Work instructions: Find the line containing "green pot: [162,255,212,294]" in the records below. Copy exactly that line and each one after it, ending at the line containing "yellow pot: [54,338,117,389]", and nothing more.

Record set:
######
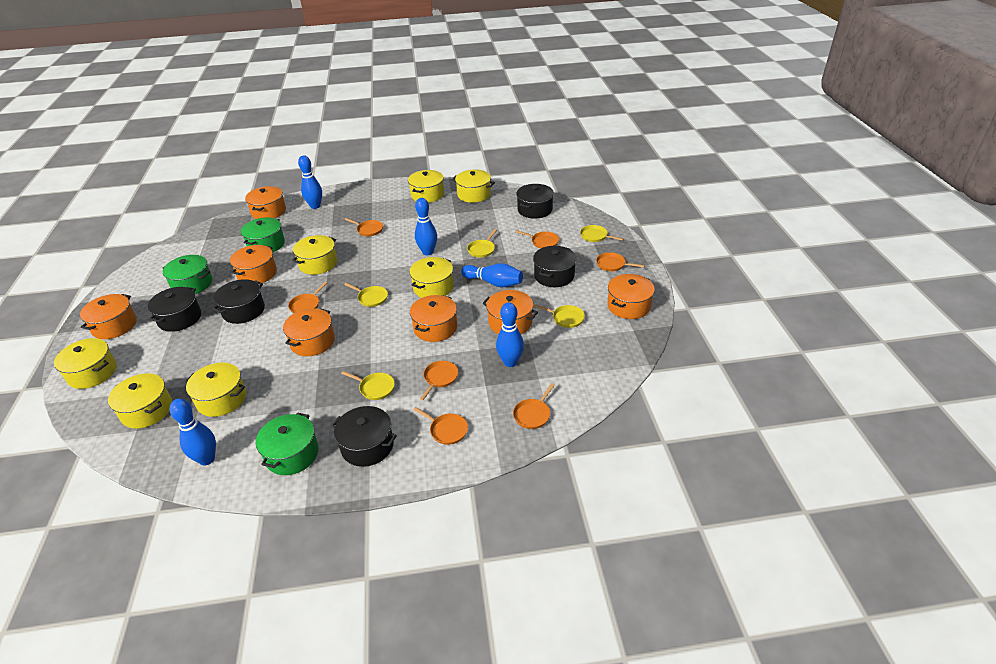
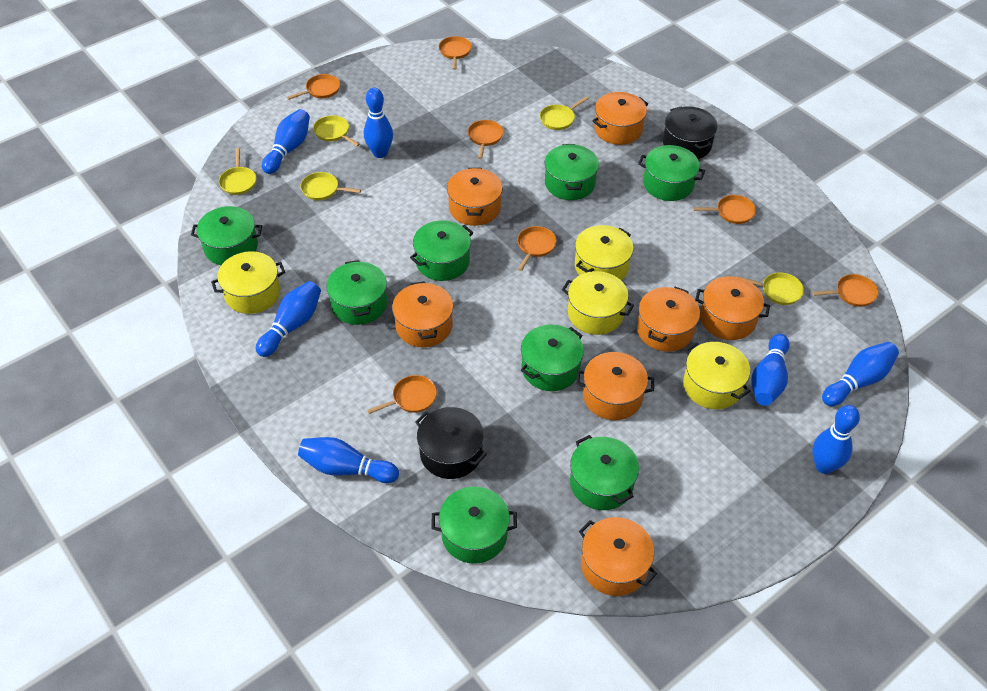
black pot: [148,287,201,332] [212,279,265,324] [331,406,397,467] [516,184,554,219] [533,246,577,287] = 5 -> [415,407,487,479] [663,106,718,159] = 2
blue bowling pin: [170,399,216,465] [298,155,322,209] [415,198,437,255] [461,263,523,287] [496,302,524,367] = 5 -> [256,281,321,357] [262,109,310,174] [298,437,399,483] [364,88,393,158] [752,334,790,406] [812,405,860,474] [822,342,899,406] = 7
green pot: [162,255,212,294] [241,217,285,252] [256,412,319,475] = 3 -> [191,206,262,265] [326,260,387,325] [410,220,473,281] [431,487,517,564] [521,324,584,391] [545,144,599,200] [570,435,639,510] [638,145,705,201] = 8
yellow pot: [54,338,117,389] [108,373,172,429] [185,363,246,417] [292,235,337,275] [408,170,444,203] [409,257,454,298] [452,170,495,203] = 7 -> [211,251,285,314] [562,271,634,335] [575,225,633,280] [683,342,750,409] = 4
######
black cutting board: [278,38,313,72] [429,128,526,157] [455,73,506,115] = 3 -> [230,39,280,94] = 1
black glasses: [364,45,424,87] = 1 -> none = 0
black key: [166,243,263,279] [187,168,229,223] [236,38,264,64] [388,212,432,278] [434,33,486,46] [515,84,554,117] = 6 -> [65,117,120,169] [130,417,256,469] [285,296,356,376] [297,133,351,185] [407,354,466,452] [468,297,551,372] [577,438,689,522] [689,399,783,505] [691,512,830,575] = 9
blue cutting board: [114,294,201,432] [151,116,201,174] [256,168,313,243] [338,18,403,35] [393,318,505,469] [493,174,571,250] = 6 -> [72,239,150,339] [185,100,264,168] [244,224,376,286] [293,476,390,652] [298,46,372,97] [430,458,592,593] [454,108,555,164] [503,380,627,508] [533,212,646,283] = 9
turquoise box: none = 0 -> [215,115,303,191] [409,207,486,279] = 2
######
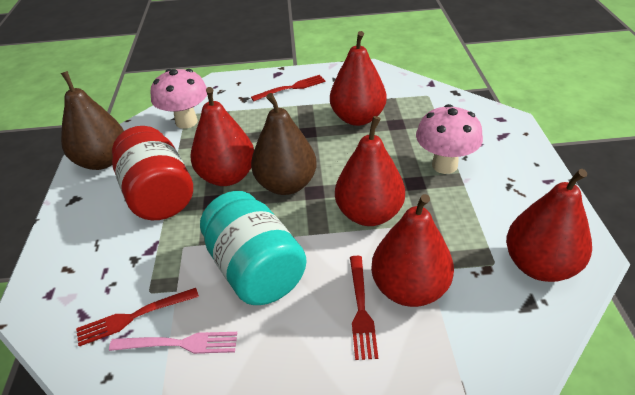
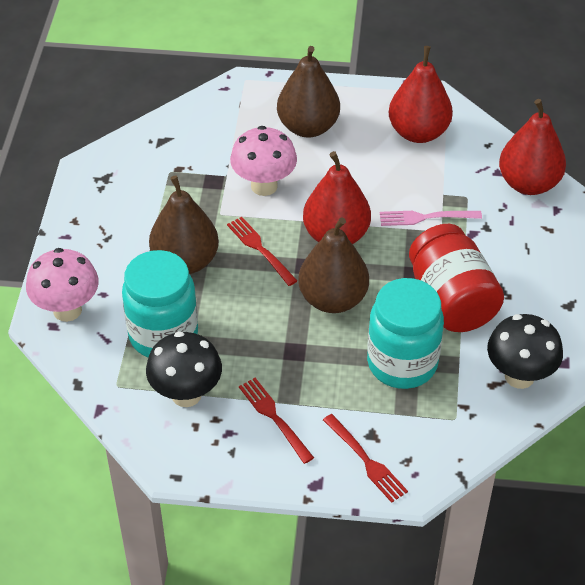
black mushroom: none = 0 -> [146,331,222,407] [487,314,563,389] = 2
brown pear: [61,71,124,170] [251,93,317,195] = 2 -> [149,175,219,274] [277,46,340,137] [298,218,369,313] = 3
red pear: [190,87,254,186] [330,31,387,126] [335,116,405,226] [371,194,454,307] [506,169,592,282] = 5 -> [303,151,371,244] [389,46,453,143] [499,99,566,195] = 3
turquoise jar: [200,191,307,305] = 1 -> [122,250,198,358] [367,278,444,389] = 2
######
Answer section:
green pot: [162,255,212,294] [241,217,285,252] [256,412,319,475] = 3 -> [191,206,262,265] [326,260,387,325] [410,220,473,281] [431,487,517,564] [521,324,584,391] [545,144,599,200] [570,435,639,510] [638,145,705,201] = 8
yellow pot: [54,338,117,389] [108,373,172,429] [185,363,246,417] [292,235,337,275] [408,170,444,203] [409,257,454,298] [452,170,495,203] = 7 -> [211,251,285,314] [562,271,634,335] [575,225,633,280] [683,342,750,409] = 4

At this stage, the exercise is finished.